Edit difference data
* * *

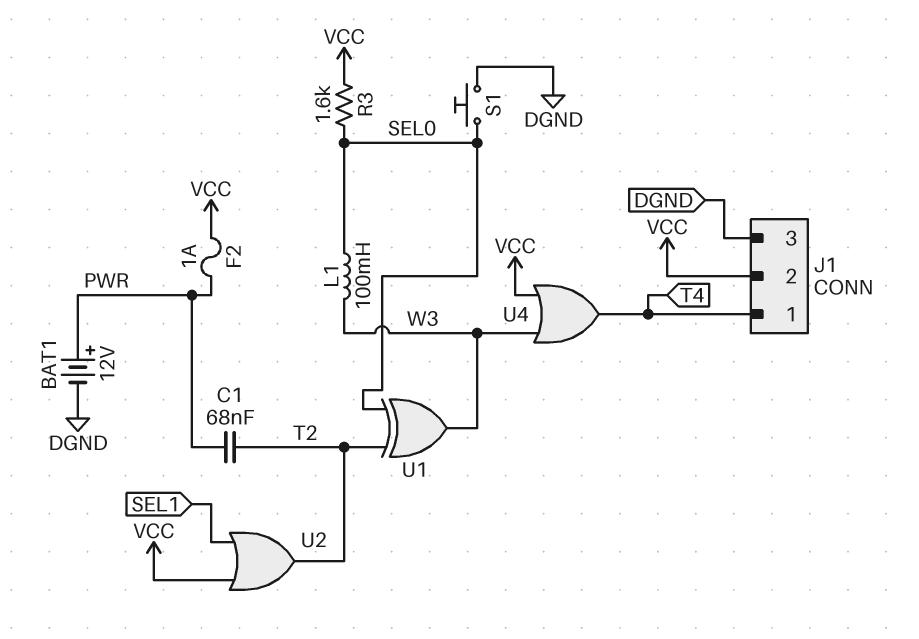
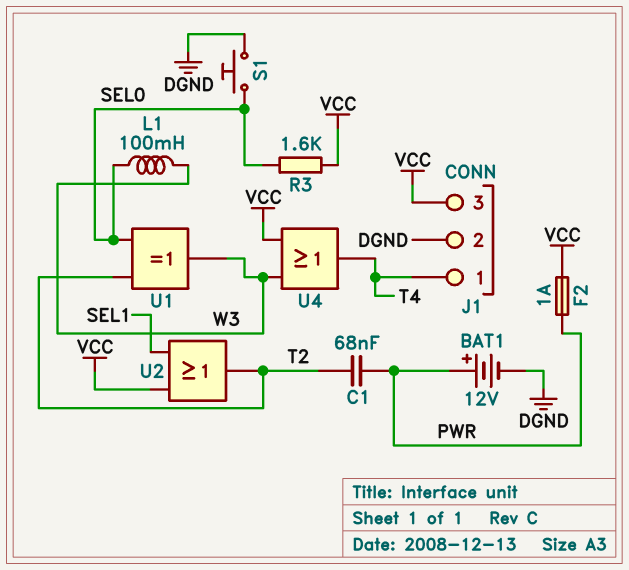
J1 pin 2: VCC -> DGND
J1 pin 3: DGND -> VCC

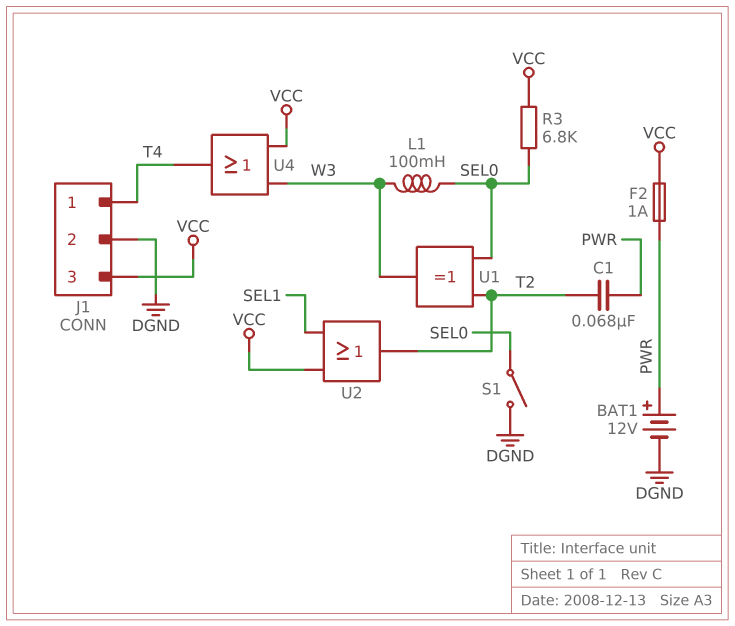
R3: 1.6k (SEL0, VCC) -> 6.8k (SEL0, VCC)
S1: button (DGND, SEL0) -> switch (DGND, SEL0)

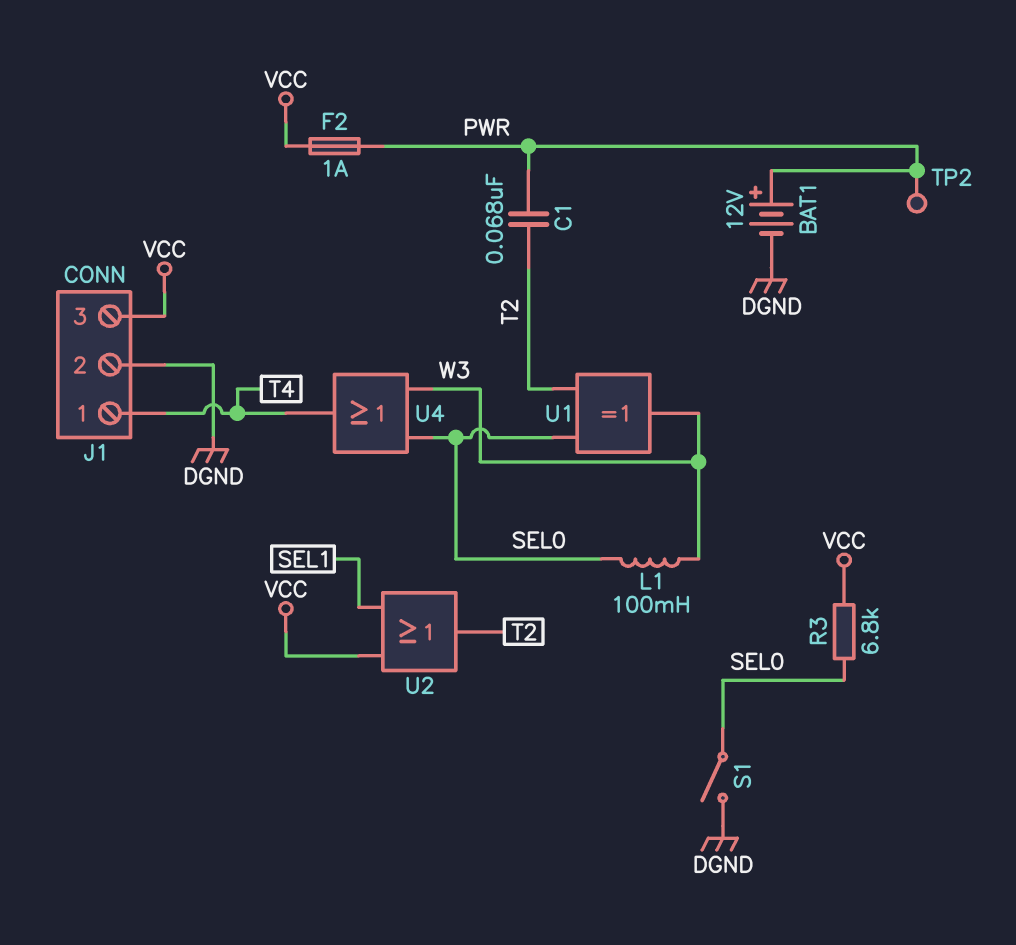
TP2: none -> test point (PWR)
U4: OR (in VCC, in W3, out T4) -> OR (in SEL0, in W3, out T4)

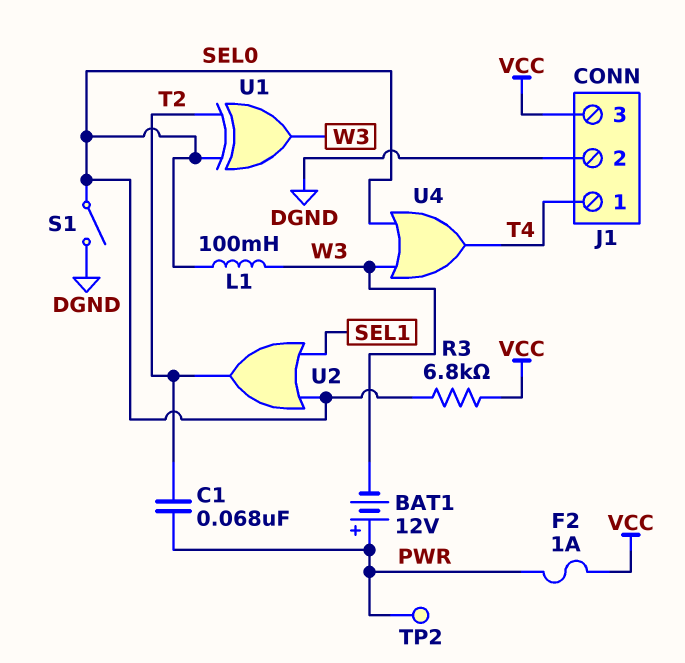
BAT1: 12V (plus PWR, minus DGND) -> 12V (plus PWR, minus W3)
U2: OR (in SEL1, in VCC, out T2) -> OR (in SEL0, in SEL1, out T2)

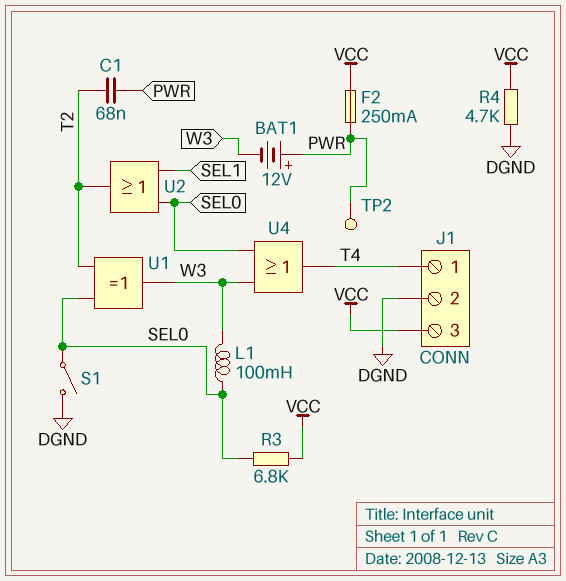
F2: 1A (PWR, VCC) -> 250mA (PWR, VCC)
R4: none -> 4.7k (DGND, VCC)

* * *

Excluding pictures, copy exactly the lines from the line containing "BAT1: 12V (plus" through the last line of the data, inclusive.

* Result below:
BAT1: 12V (plus PWR, minus DGND) -> 12V (plus PWR, minus W3)
U2: OR (in SEL1, in VCC, out T2) -> OR (in SEL0, in SEL1, out T2)

F2: 1A (PWR, VCC) -> 250mA (PWR, VCC)
R4: none -> 4.7k (DGND, VCC)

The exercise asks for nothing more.